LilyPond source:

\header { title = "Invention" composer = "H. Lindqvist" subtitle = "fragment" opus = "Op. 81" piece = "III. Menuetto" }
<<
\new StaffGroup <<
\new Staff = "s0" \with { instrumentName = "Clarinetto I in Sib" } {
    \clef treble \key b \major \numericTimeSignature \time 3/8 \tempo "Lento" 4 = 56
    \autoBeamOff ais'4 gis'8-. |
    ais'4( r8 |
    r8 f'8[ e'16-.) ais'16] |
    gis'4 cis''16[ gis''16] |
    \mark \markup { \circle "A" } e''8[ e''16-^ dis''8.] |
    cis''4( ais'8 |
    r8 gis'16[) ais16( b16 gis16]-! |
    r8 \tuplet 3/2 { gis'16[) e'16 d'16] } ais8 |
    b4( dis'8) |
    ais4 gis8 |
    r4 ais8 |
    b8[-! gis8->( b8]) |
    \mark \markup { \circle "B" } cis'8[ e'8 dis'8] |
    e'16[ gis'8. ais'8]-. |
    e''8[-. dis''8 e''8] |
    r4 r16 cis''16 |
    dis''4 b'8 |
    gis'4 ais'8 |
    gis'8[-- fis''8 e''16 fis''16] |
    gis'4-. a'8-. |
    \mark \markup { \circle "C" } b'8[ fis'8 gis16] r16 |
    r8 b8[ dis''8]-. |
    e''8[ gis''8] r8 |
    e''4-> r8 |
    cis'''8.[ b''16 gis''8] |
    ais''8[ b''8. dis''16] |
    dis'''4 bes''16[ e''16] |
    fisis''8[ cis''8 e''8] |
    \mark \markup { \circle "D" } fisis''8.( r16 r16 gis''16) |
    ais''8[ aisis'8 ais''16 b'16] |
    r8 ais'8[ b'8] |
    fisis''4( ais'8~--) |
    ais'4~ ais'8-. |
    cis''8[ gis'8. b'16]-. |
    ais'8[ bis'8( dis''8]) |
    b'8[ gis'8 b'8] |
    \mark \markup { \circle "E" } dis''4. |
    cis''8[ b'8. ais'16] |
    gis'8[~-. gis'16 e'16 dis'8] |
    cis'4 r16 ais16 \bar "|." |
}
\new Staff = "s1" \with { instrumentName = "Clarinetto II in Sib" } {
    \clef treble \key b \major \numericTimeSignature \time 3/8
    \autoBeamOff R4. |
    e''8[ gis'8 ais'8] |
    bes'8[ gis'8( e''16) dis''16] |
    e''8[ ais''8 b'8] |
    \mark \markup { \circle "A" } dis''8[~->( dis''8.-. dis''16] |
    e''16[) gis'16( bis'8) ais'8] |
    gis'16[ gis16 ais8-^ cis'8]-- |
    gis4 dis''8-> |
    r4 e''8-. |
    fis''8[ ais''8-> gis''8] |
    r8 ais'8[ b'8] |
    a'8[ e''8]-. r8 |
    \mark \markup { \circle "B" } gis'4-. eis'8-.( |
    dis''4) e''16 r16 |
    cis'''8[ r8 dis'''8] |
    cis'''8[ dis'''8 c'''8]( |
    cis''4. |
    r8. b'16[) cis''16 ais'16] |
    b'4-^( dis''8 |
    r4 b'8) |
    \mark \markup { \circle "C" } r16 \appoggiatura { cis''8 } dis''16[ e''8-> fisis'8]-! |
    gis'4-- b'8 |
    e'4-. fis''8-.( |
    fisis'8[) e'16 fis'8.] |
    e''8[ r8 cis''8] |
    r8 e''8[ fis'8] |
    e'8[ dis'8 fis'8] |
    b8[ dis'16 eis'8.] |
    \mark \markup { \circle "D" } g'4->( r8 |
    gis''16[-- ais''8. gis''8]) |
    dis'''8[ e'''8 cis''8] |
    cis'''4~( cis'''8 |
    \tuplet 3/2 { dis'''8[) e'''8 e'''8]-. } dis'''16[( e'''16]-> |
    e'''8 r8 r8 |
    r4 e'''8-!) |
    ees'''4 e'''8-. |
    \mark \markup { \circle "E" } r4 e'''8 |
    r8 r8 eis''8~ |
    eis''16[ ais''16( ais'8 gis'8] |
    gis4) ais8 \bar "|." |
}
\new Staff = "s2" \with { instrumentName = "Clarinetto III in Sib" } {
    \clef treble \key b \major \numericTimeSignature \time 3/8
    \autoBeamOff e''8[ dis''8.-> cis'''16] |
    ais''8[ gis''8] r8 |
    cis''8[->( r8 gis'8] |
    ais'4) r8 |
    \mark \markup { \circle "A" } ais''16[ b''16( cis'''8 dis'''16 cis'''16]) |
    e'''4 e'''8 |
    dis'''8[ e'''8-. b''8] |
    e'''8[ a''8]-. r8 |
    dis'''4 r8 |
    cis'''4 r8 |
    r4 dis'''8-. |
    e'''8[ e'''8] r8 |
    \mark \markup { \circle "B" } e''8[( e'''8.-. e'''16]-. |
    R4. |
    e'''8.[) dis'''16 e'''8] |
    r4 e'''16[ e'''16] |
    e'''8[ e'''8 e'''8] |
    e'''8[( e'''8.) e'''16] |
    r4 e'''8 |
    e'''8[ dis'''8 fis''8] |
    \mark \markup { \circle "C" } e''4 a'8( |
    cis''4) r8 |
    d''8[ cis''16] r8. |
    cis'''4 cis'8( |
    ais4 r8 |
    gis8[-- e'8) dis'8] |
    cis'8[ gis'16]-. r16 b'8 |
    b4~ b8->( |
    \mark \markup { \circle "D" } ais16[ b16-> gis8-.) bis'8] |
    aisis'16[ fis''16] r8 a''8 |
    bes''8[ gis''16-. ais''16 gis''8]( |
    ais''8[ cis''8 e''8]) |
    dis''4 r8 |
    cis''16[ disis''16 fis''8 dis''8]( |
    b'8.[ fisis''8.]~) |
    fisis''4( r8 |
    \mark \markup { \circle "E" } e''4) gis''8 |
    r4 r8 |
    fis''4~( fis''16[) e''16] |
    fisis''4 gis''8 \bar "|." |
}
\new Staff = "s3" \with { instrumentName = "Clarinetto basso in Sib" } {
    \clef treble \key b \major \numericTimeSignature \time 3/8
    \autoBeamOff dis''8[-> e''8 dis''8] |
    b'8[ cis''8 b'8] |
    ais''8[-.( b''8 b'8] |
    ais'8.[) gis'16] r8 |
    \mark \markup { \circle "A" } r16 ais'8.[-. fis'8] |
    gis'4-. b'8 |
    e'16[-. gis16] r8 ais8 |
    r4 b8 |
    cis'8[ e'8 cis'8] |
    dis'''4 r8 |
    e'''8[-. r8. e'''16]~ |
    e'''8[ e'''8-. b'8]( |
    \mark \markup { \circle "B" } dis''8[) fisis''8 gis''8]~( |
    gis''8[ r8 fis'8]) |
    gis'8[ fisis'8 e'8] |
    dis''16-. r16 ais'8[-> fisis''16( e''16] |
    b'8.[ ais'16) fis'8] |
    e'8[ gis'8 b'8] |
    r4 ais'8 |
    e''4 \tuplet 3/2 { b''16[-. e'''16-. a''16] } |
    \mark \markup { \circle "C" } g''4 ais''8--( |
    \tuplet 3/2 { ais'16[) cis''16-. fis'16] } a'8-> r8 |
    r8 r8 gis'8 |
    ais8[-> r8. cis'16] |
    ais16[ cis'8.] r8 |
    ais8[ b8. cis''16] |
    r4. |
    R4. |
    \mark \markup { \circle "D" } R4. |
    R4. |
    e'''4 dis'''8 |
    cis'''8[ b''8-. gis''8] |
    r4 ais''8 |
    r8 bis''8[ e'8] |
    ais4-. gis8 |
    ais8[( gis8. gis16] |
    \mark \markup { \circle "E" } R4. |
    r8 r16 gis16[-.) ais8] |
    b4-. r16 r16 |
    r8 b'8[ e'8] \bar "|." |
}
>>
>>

...

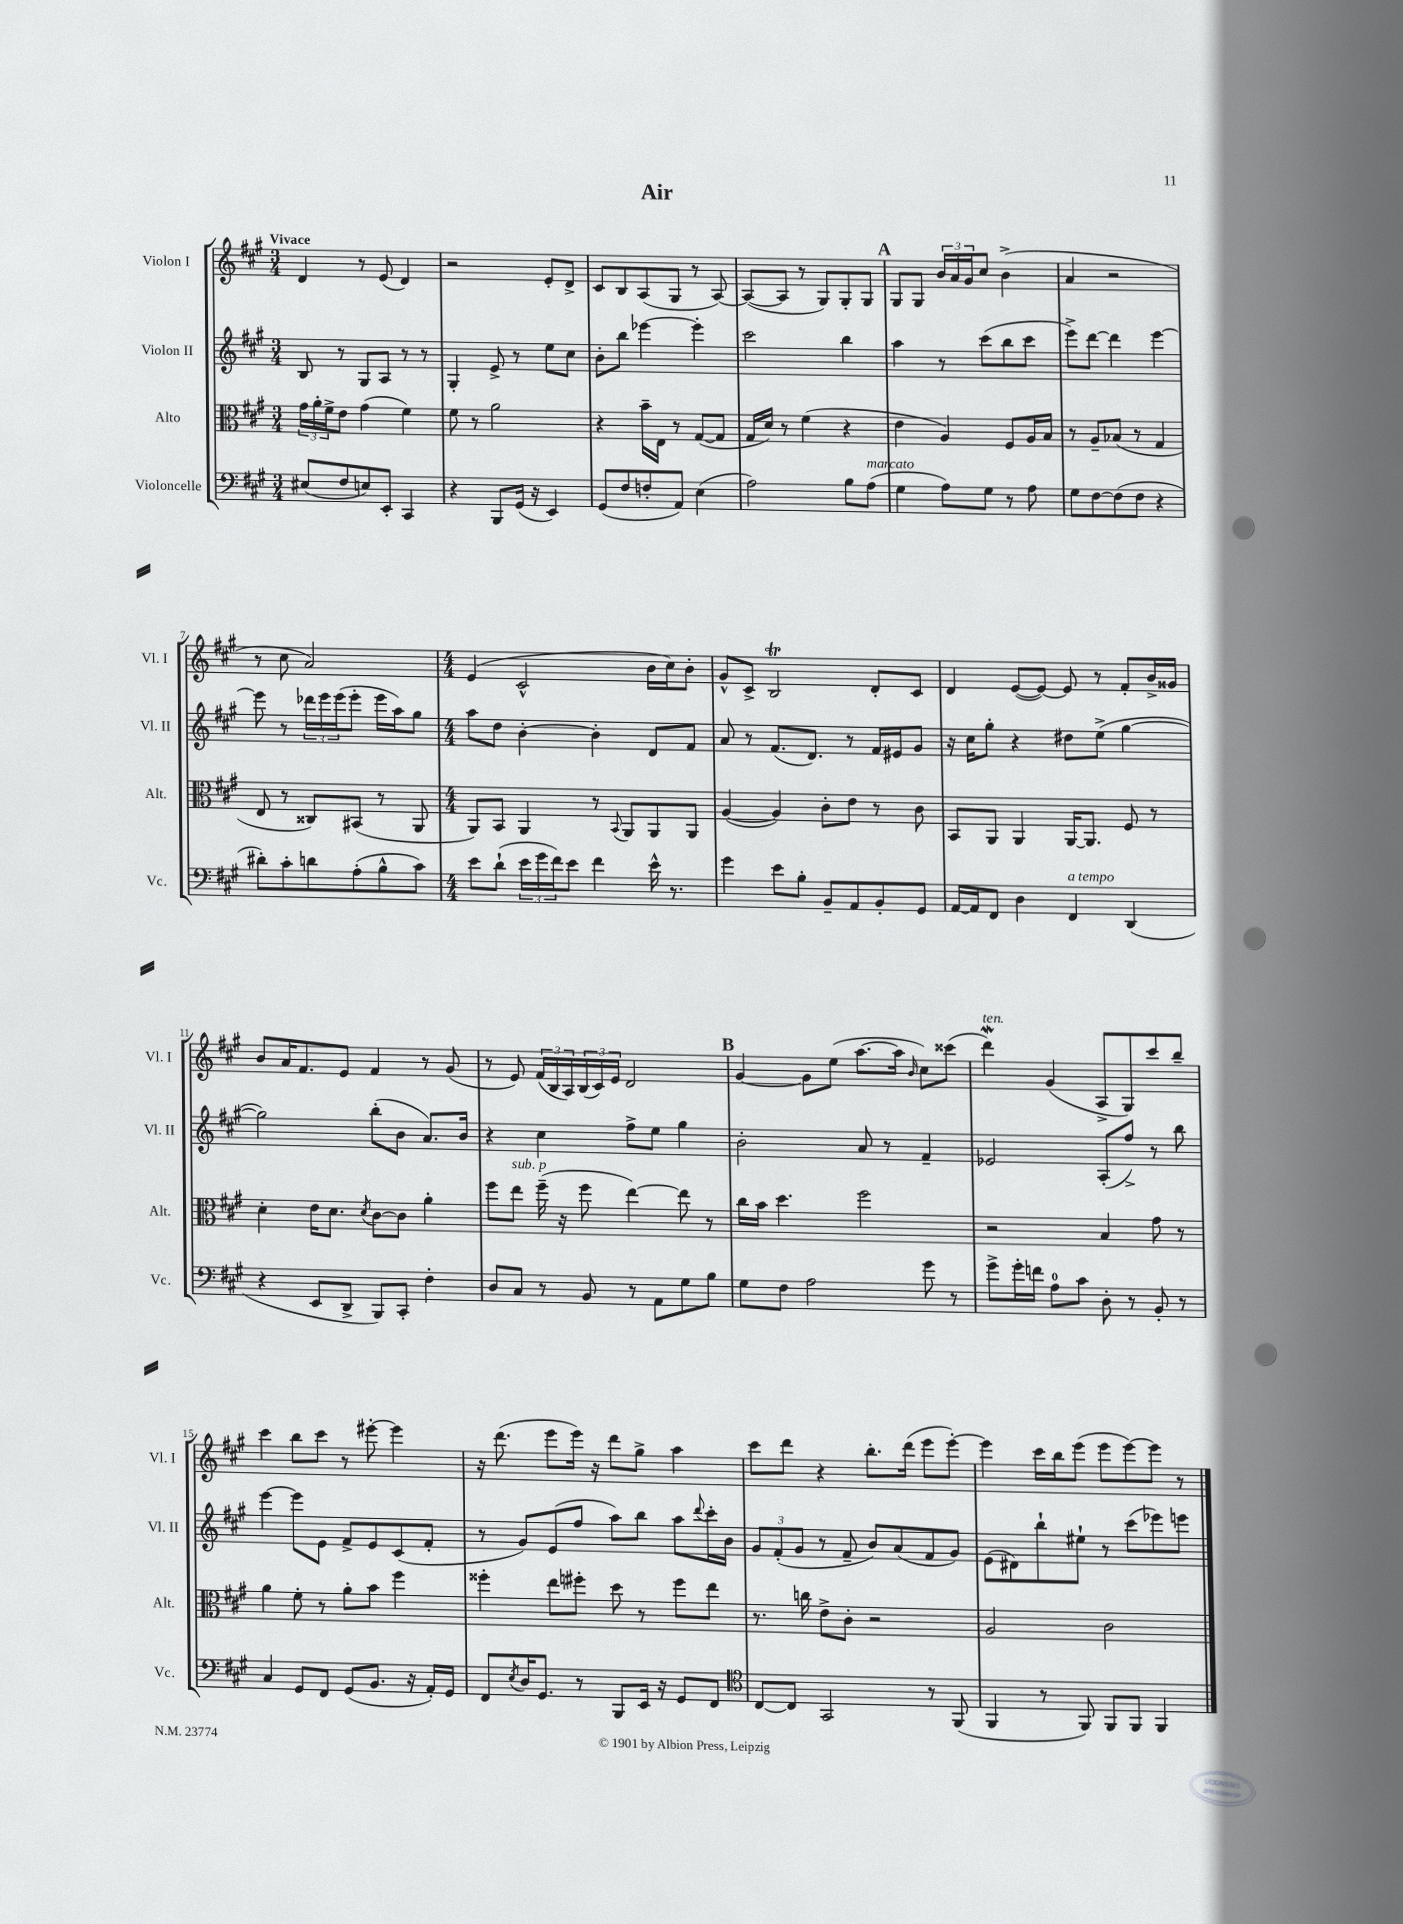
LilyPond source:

> [Given exercise]
List each line of the LilyPond source above that contains the string "with".

> [The answer]
\new Staff = "s0" \with { instrumentName = "Clarinetto I in Sib" } {
\new Staff = "s1" \with { instrumentName = "Clarinetto II in Sib" } {
\new Staff = "s2" \with { instrumentName = "Clarinetto III in Sib" } {
\new Staff = "s3" \with { instrumentName = "Clarinetto basso in Sib" } {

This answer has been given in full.